▸ **Task item**:
Your task is to write out exactly the lines from the line containing "camera: 60 degrees left, 5 degrees up" through the end of the records, inclusive at both ends.

□ □ □ □ □

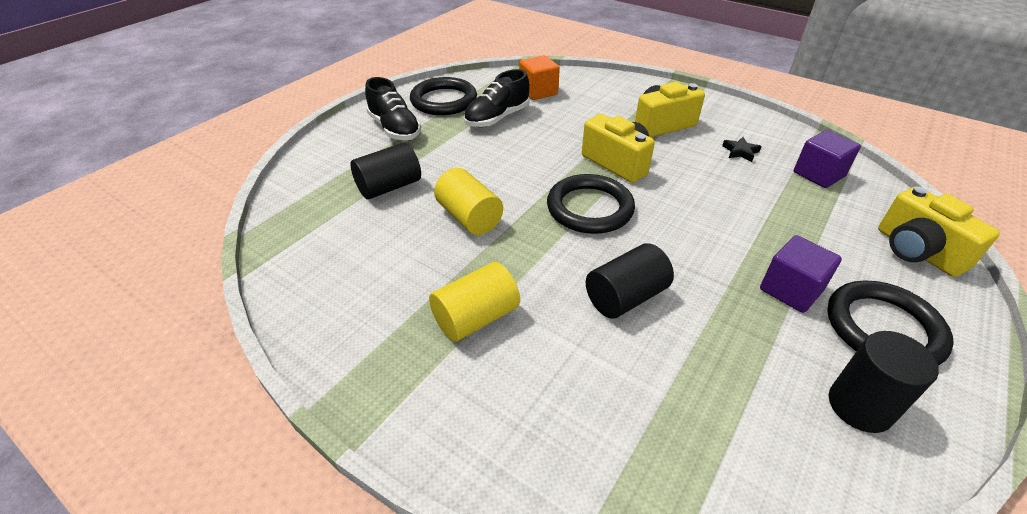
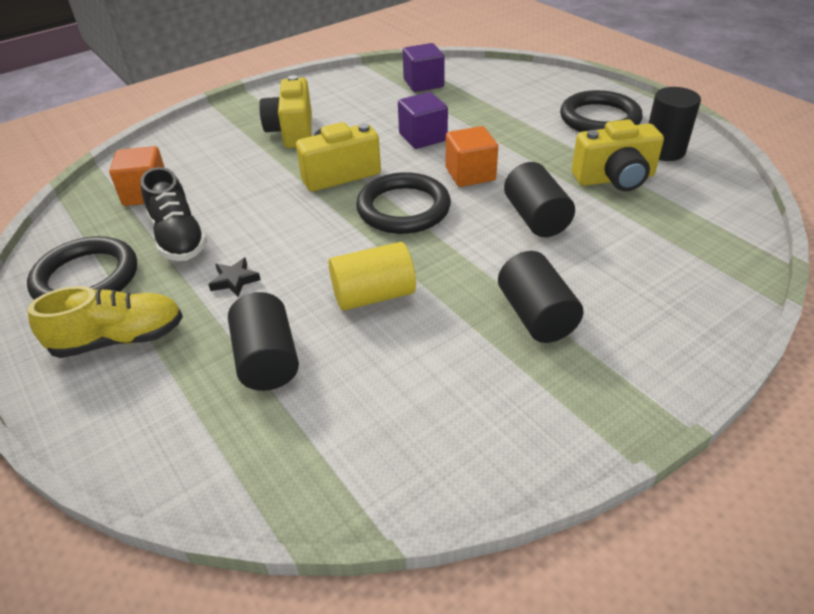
camera: 70 degrees left, 0 degrees up
(394, 128) = (119, 339): black shoe -> yellow shoe
(476, 318) = (536, 316): yellow cylinder -> black cylinder
(672, 238) = (470, 174): none -> orange cube
(740, 152) = (368, 106): black star -> black star (234, 280)
(791, 290) = (552, 139): purple cube -> purple cube (423, 137)
(917, 251) = (530, 80): yellow camera -> yellow camera (614, 179)

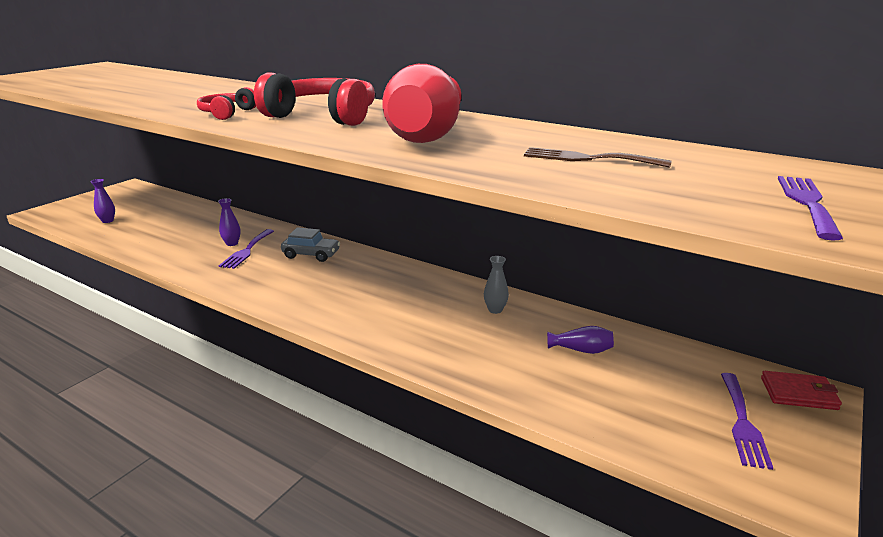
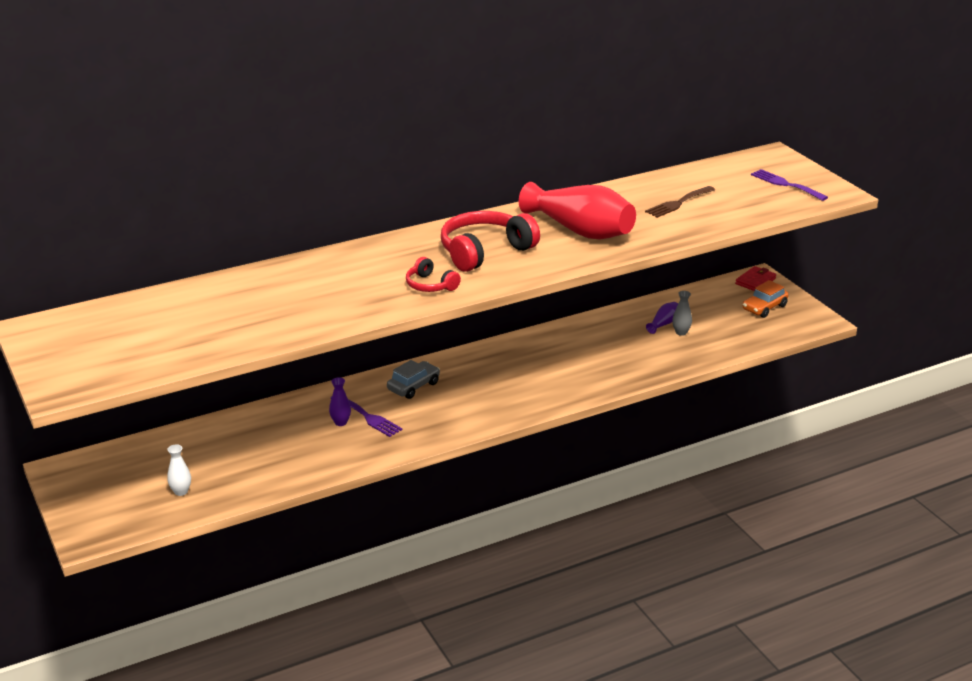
camera: 60 degrees left, 5 degrees up
(107, 221) = (181, 491): purple vase -> white vase
(495, 310) = (589, 335): grey vase -> grey vase (681, 332)
(742, 423) = (764, 308): purple fork -> orange car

□ □ □ □ □

▸ **Problem solution**:
camera: 60 degrees left, 5 degrees up
(107, 221) = (181, 491): purple vase -> white vase
(495, 310) = (589, 335): grey vase -> grey vase (681, 332)
(742, 423) = (764, 308): purple fork -> orange car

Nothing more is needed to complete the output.